[Dataset entries]
Segment Open

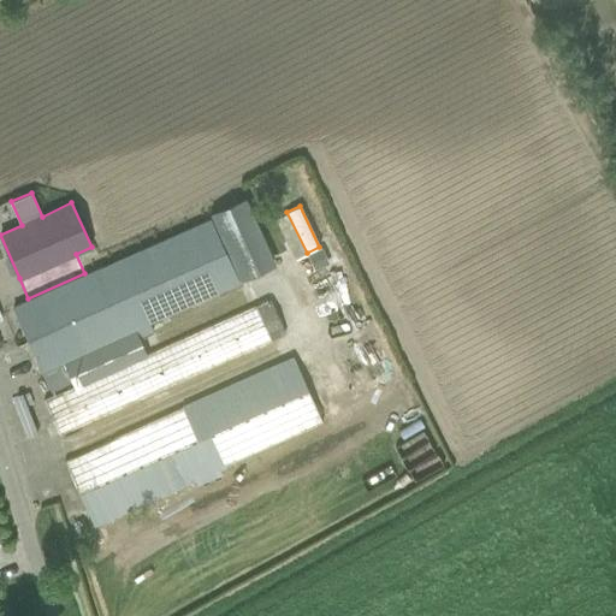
[(60,436),(82,425),(272,339),(255,303),(146,351),(141,337),(243,291),(211,218),(12,308),(51,391),(72,381),(75,385),(43,400),(60,436)]
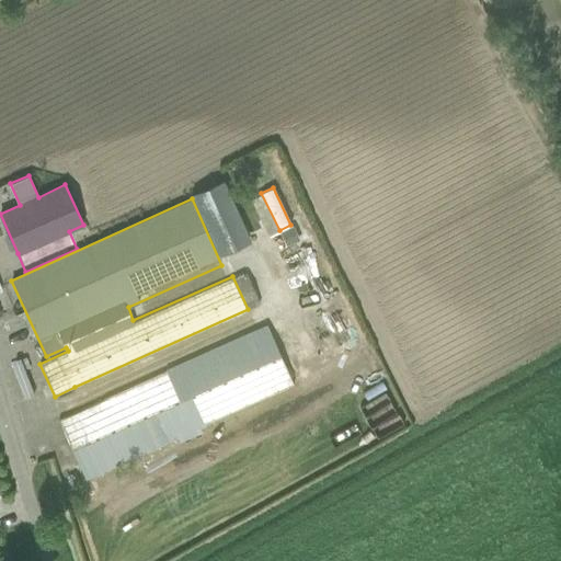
[(277,237),(284,250),(297,242),(290,230),(277,237)]
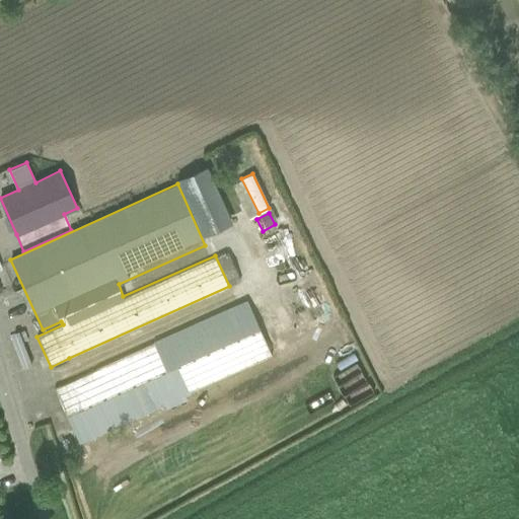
[(78,442),(169,402),(171,409),(188,401),(184,395),(273,355),(248,302),(54,388),(78,442)]
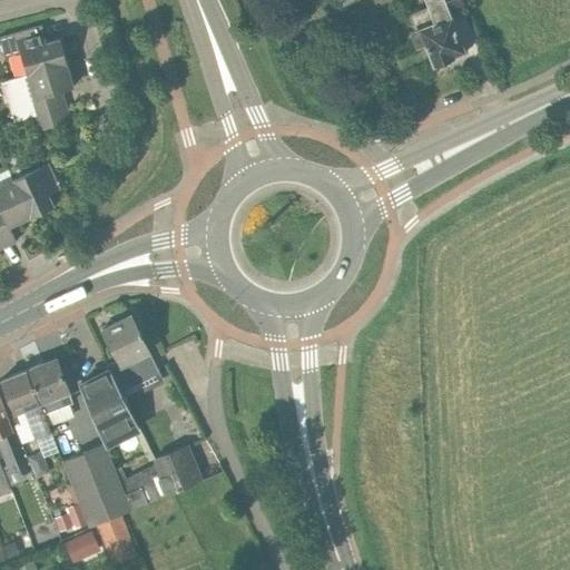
[(425,0),(428,6),(409,13),(415,31),(412,32),(416,46),(425,42),(434,66),(465,55),(450,12),(465,7),(462,0),(425,0)]
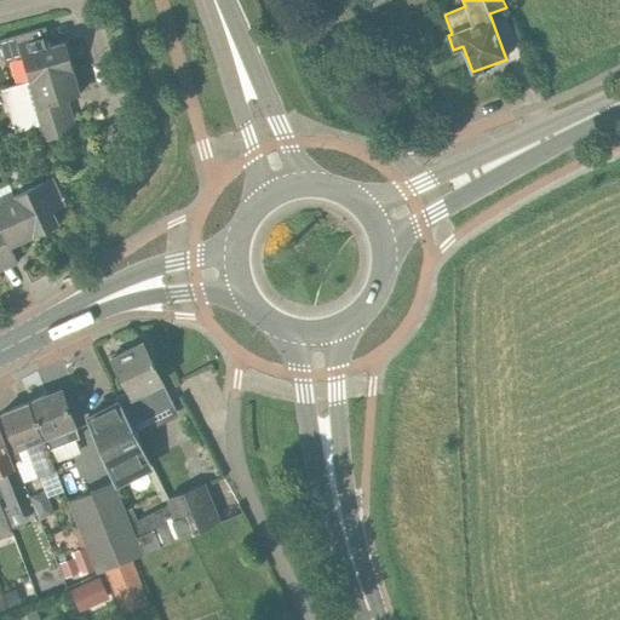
[(29,81),(41,78),(73,69),(65,42),(51,47),(46,28),(0,40),(0,45),(5,62),(22,57),(29,81)]
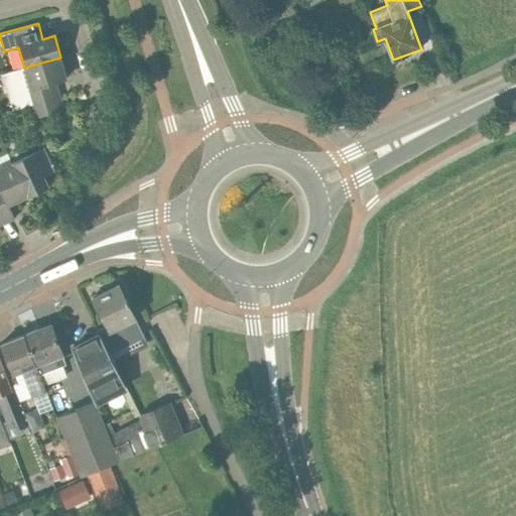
[(55,82),(66,79),(60,57),(34,65),(24,68),(9,73),(21,92),(28,90),(32,105),(59,98),(55,82)]
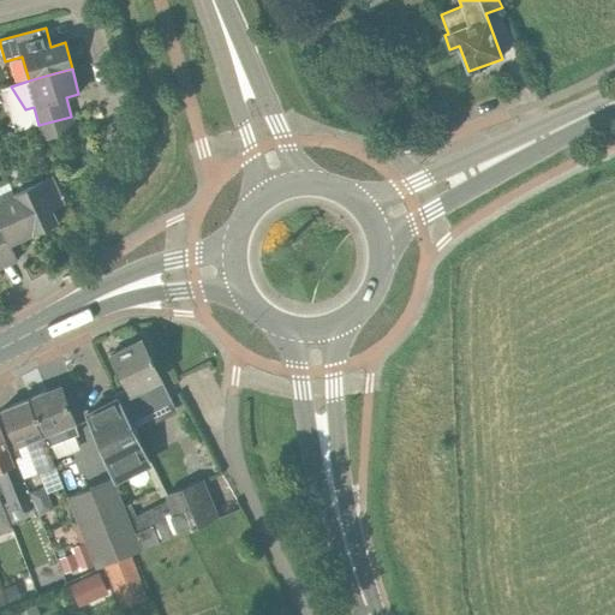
[(41,142),(76,131),(71,117),(39,125),(36,126),(41,142)]
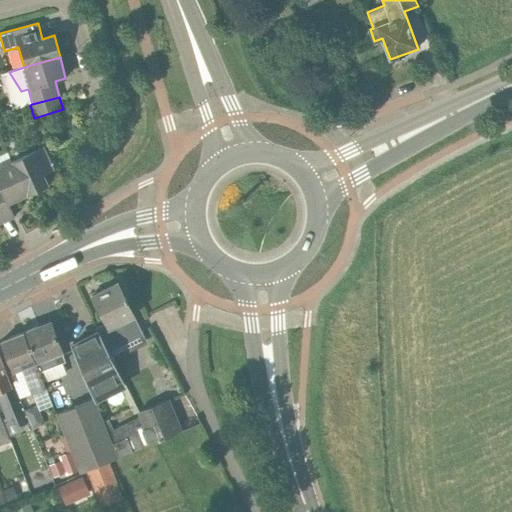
[(63,129),(53,133),(58,143),(67,138),(63,129)]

Segment Closed

Instruction -
Copy out every entry above verbatim. Leave each picture out.

Task solution -
[(60,436),(82,425),(272,339),(255,303),(146,351),(141,337),(243,291),(211,218),(12,308),(51,391),(72,381),(75,385),(43,400),(60,436)]
[(277,237),(284,250),(297,242),(290,230),(277,237)]
[(78,442),(169,402),(171,409),(188,401),(184,395),(273,355),(248,302),(54,388),(78,442)]
[(425,0),(428,6),(409,13),(415,31),(412,32),(416,46),(425,42),(434,66),(465,55),(450,12),(465,7),(462,0),(425,0)]
[(29,81),(41,78),(73,69),(65,42),(51,47),(46,28),(0,40),(0,45),(5,62),(22,57),(29,81)]
[(55,82),(66,79),(60,57),(34,65),(24,68),(9,73),(21,92),(28,90),(32,105),(59,98),(55,82)]
[(41,142),(76,131),(71,117),(39,125),(36,126),(41,142)]
[(63,129),(53,133),(58,143),(67,138),(63,129)]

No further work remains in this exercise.